• WHAT NEEDS TO BE DONE:
Pull out every line of the listing below that contains the word "have".

• Part of a data file:

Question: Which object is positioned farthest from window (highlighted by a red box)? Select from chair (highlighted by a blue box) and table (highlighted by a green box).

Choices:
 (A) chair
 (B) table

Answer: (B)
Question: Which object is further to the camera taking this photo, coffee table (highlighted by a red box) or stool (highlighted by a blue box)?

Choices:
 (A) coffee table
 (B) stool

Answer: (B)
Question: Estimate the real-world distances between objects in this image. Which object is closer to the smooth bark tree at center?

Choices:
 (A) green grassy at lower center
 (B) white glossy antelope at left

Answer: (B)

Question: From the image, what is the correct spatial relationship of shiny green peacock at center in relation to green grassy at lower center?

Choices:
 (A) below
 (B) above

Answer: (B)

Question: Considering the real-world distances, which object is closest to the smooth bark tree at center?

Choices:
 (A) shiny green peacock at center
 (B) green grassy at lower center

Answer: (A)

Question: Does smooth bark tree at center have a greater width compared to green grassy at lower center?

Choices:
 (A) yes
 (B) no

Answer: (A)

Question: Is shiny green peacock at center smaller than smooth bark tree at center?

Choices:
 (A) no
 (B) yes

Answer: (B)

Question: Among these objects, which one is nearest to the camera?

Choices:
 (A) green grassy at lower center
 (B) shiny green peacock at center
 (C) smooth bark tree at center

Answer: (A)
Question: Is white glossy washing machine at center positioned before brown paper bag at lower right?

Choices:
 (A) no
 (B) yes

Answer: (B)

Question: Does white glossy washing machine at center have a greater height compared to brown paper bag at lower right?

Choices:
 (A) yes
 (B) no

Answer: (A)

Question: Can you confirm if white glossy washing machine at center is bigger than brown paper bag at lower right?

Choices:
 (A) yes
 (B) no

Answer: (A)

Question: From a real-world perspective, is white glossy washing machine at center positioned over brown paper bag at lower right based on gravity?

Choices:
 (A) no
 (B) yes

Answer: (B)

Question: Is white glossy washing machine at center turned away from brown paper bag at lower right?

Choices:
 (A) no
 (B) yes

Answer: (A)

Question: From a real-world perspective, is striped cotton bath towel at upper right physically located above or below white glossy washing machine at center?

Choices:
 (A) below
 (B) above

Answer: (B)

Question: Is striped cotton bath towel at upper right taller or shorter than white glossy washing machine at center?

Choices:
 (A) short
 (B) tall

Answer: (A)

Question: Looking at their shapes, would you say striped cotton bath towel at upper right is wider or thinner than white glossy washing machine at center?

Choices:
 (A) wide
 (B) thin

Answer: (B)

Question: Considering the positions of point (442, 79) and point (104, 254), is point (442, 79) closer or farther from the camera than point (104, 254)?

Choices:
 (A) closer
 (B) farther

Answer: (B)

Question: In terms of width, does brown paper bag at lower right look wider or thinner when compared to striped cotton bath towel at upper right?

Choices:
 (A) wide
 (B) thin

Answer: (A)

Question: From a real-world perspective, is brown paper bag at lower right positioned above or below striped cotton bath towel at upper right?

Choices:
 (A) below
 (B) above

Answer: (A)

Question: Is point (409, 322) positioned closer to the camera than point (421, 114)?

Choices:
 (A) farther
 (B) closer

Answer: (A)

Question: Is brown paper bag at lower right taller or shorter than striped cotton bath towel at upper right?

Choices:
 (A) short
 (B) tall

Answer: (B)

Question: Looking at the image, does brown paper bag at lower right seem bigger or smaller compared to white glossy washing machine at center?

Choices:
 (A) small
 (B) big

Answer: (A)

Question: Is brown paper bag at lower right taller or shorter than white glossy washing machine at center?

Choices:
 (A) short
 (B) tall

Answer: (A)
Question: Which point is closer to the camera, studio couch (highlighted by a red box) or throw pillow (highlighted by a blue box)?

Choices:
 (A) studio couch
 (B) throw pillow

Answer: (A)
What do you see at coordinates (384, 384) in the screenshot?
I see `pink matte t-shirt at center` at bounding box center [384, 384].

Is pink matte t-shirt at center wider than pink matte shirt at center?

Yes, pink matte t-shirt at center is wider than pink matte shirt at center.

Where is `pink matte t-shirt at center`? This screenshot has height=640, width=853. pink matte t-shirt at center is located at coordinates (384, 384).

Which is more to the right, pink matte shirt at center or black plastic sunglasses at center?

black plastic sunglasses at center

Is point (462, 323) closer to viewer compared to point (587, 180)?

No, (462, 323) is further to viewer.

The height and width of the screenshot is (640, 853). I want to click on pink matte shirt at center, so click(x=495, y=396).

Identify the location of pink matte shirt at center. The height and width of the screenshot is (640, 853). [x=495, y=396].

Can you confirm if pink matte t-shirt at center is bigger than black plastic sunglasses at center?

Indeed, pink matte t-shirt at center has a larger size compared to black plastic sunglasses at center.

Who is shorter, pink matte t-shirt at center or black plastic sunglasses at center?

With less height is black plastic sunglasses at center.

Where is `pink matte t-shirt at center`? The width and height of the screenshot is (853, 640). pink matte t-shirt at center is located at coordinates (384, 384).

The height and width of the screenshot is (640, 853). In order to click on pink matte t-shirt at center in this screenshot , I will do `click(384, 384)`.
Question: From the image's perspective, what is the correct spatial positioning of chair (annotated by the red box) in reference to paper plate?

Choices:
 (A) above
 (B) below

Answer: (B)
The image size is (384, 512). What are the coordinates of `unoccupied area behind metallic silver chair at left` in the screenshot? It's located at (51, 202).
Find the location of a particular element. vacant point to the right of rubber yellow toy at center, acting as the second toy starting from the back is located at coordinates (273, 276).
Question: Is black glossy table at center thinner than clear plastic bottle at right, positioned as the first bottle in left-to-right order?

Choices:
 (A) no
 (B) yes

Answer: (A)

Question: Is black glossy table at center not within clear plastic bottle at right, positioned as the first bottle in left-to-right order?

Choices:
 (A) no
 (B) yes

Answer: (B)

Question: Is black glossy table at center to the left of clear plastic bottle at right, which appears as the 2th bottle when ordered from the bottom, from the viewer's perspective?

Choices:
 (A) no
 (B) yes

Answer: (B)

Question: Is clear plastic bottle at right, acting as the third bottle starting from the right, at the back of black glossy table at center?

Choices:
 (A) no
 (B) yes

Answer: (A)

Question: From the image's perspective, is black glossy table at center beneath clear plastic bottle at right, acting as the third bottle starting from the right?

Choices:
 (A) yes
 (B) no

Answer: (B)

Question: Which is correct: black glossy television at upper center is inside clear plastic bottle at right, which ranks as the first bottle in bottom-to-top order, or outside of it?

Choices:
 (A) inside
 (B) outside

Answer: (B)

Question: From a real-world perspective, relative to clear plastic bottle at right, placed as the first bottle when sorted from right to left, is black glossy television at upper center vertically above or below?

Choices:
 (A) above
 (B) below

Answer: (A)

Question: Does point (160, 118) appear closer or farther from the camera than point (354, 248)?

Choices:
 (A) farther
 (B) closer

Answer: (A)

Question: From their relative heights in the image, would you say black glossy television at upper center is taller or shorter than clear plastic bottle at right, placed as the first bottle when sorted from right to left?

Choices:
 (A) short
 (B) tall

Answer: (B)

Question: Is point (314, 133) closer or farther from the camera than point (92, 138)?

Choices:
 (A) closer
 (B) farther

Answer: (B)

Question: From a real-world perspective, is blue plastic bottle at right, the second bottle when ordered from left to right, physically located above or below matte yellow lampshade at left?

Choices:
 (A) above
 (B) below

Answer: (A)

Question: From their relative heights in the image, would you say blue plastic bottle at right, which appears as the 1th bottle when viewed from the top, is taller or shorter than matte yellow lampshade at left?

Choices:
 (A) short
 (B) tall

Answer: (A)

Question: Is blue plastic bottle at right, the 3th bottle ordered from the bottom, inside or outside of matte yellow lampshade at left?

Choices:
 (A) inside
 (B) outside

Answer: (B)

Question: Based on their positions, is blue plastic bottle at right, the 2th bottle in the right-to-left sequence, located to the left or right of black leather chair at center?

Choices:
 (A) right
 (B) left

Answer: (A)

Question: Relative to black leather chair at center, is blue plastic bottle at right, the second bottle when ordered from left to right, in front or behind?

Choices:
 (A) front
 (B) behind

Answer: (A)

• SOLUTION TO THE EXERCISE:
Question: Does smooth bark tree at center have a greater width compared to green grassy at lower center?
Question: Does white glossy washing machine at center have a greater height compared to brown paper bag at lower right?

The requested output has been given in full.